===== Material supplied =====
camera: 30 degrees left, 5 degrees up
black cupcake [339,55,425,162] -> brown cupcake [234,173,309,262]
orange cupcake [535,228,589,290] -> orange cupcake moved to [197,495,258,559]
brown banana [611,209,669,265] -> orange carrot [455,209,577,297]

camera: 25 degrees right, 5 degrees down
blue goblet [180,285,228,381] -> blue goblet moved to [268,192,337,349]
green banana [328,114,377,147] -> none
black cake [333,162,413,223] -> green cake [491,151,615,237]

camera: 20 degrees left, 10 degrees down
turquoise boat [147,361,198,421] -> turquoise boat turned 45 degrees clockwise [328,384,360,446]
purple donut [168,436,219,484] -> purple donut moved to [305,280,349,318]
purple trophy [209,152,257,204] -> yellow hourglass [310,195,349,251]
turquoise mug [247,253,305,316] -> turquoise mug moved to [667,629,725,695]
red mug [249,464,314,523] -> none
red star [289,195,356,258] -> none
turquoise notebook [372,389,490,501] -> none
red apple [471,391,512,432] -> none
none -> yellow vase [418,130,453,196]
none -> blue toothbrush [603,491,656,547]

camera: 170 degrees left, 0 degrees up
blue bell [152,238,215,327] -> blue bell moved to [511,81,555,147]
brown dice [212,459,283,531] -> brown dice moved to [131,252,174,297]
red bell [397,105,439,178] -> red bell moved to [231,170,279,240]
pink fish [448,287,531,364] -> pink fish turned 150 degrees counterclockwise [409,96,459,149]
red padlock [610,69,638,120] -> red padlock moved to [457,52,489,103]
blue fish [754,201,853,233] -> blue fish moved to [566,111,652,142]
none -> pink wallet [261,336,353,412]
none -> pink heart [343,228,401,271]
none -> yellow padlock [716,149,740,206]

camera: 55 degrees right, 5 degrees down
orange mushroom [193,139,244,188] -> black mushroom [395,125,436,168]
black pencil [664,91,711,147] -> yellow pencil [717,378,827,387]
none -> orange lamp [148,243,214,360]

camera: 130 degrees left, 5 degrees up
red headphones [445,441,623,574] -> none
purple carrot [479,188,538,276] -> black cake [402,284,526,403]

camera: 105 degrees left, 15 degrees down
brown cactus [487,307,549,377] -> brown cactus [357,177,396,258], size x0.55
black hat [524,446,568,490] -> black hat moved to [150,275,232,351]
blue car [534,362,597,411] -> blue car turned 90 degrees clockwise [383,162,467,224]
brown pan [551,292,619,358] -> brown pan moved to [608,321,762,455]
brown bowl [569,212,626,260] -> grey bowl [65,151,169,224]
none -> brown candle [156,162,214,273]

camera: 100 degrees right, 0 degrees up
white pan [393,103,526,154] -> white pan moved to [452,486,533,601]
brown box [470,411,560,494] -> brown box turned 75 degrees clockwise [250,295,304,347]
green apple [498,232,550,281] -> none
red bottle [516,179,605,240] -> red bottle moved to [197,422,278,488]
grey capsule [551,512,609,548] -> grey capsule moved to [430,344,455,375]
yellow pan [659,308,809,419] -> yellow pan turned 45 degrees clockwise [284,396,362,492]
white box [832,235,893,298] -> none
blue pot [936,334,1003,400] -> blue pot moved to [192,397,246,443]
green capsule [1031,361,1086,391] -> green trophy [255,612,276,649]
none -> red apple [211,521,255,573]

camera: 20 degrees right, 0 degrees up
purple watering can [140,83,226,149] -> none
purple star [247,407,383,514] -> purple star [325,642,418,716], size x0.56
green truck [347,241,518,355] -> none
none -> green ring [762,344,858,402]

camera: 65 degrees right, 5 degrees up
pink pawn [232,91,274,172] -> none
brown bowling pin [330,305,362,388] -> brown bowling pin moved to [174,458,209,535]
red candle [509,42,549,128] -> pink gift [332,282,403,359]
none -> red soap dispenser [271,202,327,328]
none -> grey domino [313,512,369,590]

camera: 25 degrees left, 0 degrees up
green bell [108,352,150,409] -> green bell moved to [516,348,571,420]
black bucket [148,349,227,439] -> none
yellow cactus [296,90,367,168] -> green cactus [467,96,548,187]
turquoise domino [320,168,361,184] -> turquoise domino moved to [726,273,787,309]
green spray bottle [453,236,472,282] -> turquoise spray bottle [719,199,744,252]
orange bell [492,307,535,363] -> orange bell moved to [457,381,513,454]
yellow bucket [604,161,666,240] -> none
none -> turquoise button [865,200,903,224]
=====
### Your assignment
Please state the number of lines above that hold the string "domino", with nothing else added.

### Response below
2